=== TASK INPUTS ===

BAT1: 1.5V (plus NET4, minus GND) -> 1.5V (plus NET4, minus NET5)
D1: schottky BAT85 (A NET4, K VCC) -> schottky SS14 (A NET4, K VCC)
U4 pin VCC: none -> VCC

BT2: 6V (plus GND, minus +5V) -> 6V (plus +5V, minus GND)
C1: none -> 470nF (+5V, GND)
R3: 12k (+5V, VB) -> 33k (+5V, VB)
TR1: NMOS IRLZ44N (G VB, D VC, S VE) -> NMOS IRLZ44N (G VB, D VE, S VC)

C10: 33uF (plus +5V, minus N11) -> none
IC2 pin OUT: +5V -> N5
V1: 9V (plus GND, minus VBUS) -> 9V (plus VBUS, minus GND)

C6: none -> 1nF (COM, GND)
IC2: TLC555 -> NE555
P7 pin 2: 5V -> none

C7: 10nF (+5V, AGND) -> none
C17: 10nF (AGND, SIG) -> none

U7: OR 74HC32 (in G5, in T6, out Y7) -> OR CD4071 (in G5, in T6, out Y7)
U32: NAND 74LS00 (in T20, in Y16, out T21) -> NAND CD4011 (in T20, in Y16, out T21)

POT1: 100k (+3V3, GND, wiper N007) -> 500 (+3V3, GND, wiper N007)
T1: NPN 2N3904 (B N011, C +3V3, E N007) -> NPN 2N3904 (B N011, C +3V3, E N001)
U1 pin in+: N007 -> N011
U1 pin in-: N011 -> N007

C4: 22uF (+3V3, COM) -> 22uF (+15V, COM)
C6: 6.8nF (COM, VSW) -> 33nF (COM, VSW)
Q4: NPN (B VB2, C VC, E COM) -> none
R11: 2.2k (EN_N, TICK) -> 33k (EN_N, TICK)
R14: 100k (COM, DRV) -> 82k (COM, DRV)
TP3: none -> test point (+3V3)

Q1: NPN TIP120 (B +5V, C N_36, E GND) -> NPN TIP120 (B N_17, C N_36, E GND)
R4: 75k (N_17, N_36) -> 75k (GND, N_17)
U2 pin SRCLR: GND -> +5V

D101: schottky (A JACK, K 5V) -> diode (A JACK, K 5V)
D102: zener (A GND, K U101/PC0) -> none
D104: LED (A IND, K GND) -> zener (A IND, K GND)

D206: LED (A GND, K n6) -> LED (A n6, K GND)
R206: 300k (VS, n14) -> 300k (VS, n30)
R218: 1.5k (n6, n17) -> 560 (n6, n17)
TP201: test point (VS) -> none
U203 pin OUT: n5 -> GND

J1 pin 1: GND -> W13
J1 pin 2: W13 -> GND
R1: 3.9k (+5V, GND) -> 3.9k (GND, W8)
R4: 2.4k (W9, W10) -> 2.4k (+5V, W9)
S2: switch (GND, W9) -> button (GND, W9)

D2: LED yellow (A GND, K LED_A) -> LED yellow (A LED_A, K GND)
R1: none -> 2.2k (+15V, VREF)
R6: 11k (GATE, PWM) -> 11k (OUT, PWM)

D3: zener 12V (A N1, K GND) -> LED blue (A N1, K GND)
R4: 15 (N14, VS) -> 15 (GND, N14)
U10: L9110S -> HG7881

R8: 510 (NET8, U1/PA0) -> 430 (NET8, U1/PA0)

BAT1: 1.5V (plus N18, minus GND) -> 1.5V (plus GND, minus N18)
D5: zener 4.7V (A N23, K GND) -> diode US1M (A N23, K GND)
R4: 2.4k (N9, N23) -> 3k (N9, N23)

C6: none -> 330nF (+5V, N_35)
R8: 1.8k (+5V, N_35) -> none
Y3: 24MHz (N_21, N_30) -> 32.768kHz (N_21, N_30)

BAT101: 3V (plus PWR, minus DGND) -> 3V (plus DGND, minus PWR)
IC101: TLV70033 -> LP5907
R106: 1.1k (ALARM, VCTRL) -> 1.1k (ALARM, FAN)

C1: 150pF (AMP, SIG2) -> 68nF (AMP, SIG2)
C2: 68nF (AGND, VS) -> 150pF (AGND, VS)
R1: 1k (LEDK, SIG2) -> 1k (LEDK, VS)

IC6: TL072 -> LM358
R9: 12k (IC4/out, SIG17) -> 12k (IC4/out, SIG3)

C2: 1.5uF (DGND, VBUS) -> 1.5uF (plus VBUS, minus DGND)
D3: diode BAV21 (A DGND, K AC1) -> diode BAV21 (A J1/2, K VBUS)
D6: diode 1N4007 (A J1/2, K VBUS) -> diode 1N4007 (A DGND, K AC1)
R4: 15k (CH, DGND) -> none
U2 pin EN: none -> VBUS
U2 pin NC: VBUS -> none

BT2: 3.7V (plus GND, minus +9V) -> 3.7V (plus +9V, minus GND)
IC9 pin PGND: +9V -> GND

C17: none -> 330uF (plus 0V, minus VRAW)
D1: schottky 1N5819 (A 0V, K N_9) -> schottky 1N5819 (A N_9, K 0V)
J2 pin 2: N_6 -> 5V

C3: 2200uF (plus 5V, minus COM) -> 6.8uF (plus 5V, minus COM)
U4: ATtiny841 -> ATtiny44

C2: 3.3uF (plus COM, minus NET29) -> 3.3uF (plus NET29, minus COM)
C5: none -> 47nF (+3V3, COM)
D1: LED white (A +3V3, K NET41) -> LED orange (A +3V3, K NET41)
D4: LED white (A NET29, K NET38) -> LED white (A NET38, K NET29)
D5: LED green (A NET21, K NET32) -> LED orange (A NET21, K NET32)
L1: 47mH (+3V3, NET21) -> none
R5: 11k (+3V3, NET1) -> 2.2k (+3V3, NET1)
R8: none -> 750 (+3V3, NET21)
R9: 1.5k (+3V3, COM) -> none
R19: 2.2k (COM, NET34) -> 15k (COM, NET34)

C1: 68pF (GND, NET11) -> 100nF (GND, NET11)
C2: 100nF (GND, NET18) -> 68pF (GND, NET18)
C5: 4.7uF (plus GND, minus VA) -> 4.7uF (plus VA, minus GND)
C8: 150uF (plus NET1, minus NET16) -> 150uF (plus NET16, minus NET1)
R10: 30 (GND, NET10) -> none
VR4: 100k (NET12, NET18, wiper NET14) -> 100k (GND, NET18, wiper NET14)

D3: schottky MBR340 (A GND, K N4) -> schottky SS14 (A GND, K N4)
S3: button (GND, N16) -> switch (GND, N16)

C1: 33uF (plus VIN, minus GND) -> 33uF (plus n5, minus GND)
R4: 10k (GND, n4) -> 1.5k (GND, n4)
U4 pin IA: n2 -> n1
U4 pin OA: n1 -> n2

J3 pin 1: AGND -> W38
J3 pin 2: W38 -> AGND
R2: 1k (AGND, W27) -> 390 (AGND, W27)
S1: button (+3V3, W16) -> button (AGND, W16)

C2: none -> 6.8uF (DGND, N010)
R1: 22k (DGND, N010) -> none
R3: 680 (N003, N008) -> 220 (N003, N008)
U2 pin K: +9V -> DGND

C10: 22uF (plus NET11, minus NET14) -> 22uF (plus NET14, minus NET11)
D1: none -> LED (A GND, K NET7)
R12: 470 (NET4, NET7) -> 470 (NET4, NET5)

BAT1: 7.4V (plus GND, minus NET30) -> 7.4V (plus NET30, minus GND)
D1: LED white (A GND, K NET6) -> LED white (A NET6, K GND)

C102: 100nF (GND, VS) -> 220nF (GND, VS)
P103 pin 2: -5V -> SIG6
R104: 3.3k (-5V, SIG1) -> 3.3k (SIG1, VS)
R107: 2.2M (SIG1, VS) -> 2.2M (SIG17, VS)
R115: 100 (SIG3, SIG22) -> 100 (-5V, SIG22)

===

▶ **PROBLEM DETAILS**:
For this exercise, please output exactly the lines above starting at the line with "C6: none -> 330nF (+5V, N_35)" and ending at the line with "S3: button (GND, N16) -> switch (GND, N16)", ends included.

▶ **ANSWER BELOW**:
C6: none -> 330nF (+5V, N_35)
R8: 1.8k (+5V, N_35) -> none
Y3: 24MHz (N_21, N_30) -> 32.768kHz (N_21, N_30)

BAT101: 3V (plus PWR, minus DGND) -> 3V (plus DGND, minus PWR)
IC101: TLV70033 -> LP5907
R106: 1.1k (ALARM, VCTRL) -> 1.1k (ALARM, FAN)

C1: 150pF (AMP, SIG2) -> 68nF (AMP, SIG2)
C2: 68nF (AGND, VS) -> 150pF (AGND, VS)
R1: 1k (LEDK, SIG2) -> 1k (LEDK, VS)

IC6: TL072 -> LM358
R9: 12k (IC4/out, SIG17) -> 12k (IC4/out, SIG3)

C2: 1.5uF (DGND, VBUS) -> 1.5uF (plus VBUS, minus DGND)
D3: diode BAV21 (A DGND, K AC1) -> diode BAV21 (A J1/2, K VBUS)
D6: diode 1N4007 (A J1/2, K VBUS) -> diode 1N4007 (A DGND, K AC1)
R4: 15k (CH, DGND) -> none
U2 pin EN: none -> VBUS
U2 pin NC: VBUS -> none

BT2: 3.7V (plus GND, minus +9V) -> 3.7V (plus +9V, minus GND)
IC9 pin PGND: +9V -> GND

C17: none -> 330uF (plus 0V, minus VRAW)
D1: schottky 1N5819 (A 0V, K N_9) -> schottky 1N5819 (A N_9, K 0V)
J2 pin 2: N_6 -> 5V

C3: 2200uF (plus 5V, minus COM) -> 6.8uF (plus 5V, minus COM)
U4: ATtiny841 -> ATtiny44

C2: 3.3uF (plus COM, minus NET29) -> 3.3uF (plus NET29, minus COM)
C5: none -> 47nF (+3V3, COM)
D1: LED white (A +3V3, K NET41) -> LED orange (A +3V3, K NET41)
D4: LED white (A NET29, K NET38) -> LED white (A NET38, K NET29)
D5: LED green (A NET21, K NET32) -> LED orange (A NET21, K NET32)
L1: 47mH (+3V3, NET21) -> none
R5: 11k (+3V3, NET1) -> 2.2k (+3V3, NET1)
R8: none -> 750 (+3V3, NET21)
R9: 1.5k (+3V3, COM) -> none
R19: 2.2k (COM, NET34) -> 15k (COM, NET34)

C1: 68pF (GND, NET11) -> 100nF (GND, NET11)
C2: 100nF (GND, NET18) -> 68pF (GND, NET18)
C5: 4.7uF (plus GND, minus VA) -> 4.7uF (plus VA, minus GND)
C8: 150uF (plus NET1, minus NET16) -> 150uF (plus NET16, minus NET1)
R10: 30 (GND, NET10) -> none
VR4: 100k (NET12, NET18, wiper NET14) -> 100k (GND, NET18, wiper NET14)

D3: schottky MBR340 (A GND, K N4) -> schottky SS14 (A GND, K N4)
S3: button (GND, N16) -> switch (GND, N16)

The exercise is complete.